(Dataset excerpt)

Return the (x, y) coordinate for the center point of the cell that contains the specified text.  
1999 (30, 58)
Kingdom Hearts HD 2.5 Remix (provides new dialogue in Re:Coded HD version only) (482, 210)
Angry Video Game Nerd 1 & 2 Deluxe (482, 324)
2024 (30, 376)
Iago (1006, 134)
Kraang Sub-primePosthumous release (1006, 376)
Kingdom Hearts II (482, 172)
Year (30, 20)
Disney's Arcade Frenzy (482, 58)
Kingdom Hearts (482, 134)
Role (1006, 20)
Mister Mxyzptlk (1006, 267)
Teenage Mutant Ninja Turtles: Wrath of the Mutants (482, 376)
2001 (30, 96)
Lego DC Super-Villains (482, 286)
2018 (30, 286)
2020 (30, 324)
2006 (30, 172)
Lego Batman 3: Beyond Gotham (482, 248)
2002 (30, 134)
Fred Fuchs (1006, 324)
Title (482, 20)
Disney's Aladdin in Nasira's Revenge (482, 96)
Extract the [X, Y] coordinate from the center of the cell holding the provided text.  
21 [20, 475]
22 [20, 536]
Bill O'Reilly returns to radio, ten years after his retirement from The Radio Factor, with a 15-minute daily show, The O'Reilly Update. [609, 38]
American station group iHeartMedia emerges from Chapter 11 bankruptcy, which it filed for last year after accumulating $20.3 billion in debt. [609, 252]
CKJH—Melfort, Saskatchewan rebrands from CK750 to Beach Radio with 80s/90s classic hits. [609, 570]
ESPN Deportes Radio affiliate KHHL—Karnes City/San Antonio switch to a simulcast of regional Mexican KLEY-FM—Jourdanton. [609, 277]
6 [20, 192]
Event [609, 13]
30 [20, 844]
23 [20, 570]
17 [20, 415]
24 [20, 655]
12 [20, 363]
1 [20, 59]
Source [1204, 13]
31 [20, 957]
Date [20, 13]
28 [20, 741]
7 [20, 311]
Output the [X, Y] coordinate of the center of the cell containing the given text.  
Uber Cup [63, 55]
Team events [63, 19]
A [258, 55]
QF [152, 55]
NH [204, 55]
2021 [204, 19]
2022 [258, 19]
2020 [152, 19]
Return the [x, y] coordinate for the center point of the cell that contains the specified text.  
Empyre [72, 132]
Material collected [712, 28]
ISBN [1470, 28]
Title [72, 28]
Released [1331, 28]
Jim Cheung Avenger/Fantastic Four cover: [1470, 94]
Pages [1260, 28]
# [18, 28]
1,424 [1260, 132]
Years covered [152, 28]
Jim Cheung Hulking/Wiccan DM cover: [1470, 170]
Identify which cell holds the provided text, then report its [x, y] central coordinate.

== Job ==
Change every "center" in the listing to "middle", and reproduce the lines with nothing else altered.

== Correct result ==
Return the (x, y) coordinate for the middle point of the cell that contains the specified text.  
1999 (30, 58)
Kingdom Hearts HD 2.5 Remix (provides new dialogue in Re:Coded HD version only) (482, 210)
Angry Video Game Nerd 1 & 2 Deluxe (482, 324)
2024 (30, 376)
Iago (1006, 134)
Kraang Sub-primePosthumous release (1006, 376)
Kingdom Hearts II (482, 172)
Year (30, 20)
Disney's Arcade Frenzy (482, 58)
Kingdom Hearts (482, 134)
Role (1006, 20)
Mister Mxyzptlk (1006, 267)
Teenage Mutant Ninja Turtles: Wrath of the Mutants (482, 376)
2001 (30, 96)
Lego DC Super-Villains (482, 286)
2018 (30, 286)
2020 (30, 324)
2006 (30, 172)
Lego Batman 3: Beyond Gotham (482, 248)
2002 (30, 134)
Fred Fuchs (1006, 324)
Title (482, 20)
Disney's Aladdin in Nasira's Revenge (482, 96)
Extract the [X, Y] coordinate from the middle of the cell holding the provided text.  
21 [20, 475]
22 [20, 536]
Bill O'Reilly returns to radio, ten years after his retirement from The Radio Factor, with a 15-minute daily show, The O'Reilly Update. [609, 38]
American station group iHeartMedia emerges from Chapter 11 bankruptcy, which it filed for last year after accumulating $20.3 billion in debt. [609, 252]
CKJH—Melfort, Saskatchewan rebrands from CK750 to Beach Radio with 80s/90s classic hits. [609, 570]
ESPN Deportes Radio affiliate KHHL—Karnes City/San Antonio switch to a simulcast of regional Mexican KLEY-FM—Jourdanton. [609, 277]
6 [20, 192]
Event [609, 13]
30 [20, 844]
23 [20, 570]
17 [20, 415]
24 [20, 655]
12 [20, 363]
1 [20, 59]
Source [1204, 13]
31 [20, 957]
Date [20, 13]
28 [20, 741]
7 [20, 311]
Output the [X, Y] coordinate of the middle of the cell containing the given text.  
Uber Cup [63, 55]
Team events [63, 19]
A [258, 55]
QF [152, 55]
NH [204, 55]
2021 [204, 19]
2022 [258, 19]
2020 [152, 19]
Return the [x, y] coordinate for the middle point of the cell that contains the specified text.  
Empyre [72, 132]
Material collected [712, 28]
ISBN [1470, 28]
Title [72, 28]
Released [1331, 28]
Jim Cheung Avenger/Fantastic Four cover: [1470, 94]
Pages [1260, 28]
# [18, 28]
1,424 [1260, 132]
Years covered [152, 28]
Jim Cheung Hulking/Wiccan DM cover: [1470, 170]
Identify which cell holds the provided text, then report its [x, y] central coordinate.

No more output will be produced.